Activity:
Given the material below, return only the lines starting at the line with "brown mug: 3 -> 0" and ending at the line with "yellow cutting board: 2 -> 1", exactly as they appear.
(Extracted records begins)
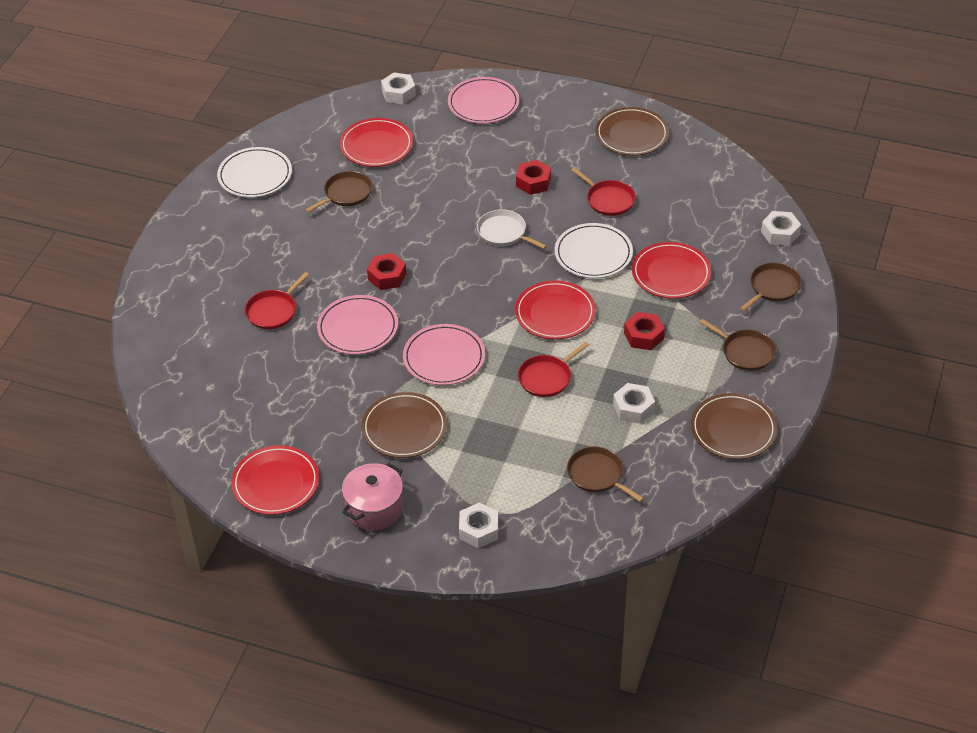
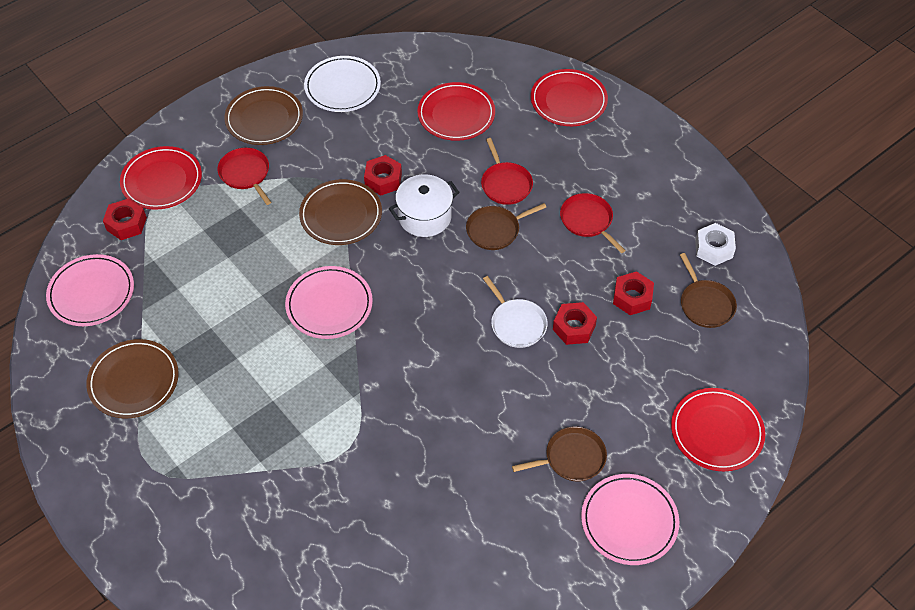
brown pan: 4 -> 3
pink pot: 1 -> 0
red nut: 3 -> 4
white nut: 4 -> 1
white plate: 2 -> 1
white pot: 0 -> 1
(Extracted records ends)
(Extracted records begins)
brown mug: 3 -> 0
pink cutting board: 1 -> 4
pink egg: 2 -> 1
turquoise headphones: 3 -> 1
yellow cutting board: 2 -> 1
(Extracted records ends)
(Extracted records begins)
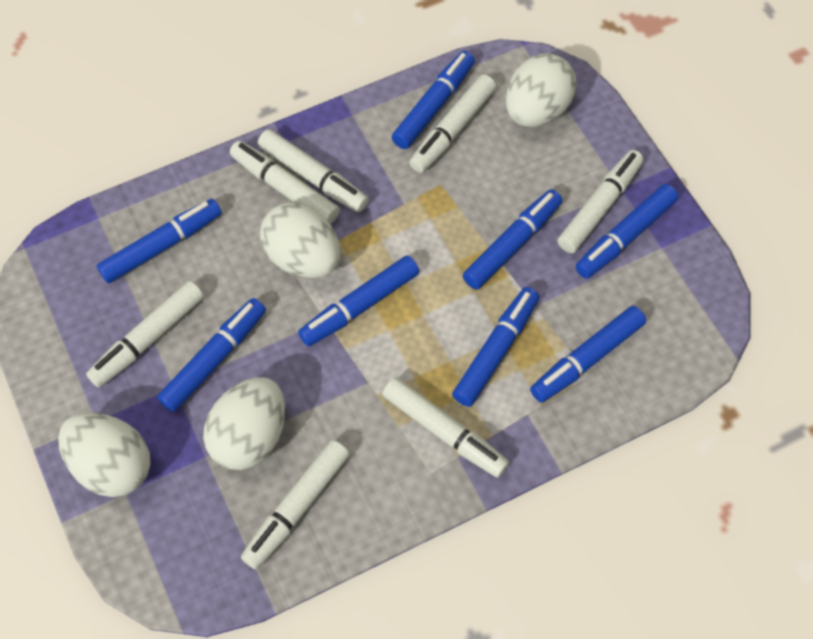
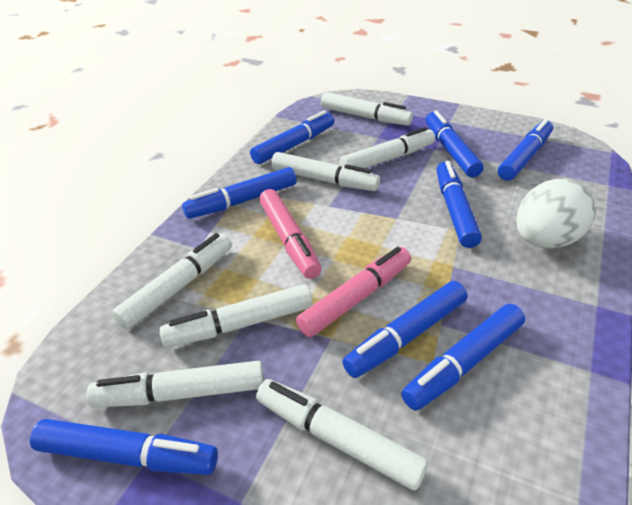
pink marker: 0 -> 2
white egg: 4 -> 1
(Extracted records ends)
Answer box:
brown mug: 3 -> 0
pink cutting board: 1 -> 4
pink egg: 2 -> 1
turquoise headphones: 3 -> 1
yellow cutting board: 2 -> 1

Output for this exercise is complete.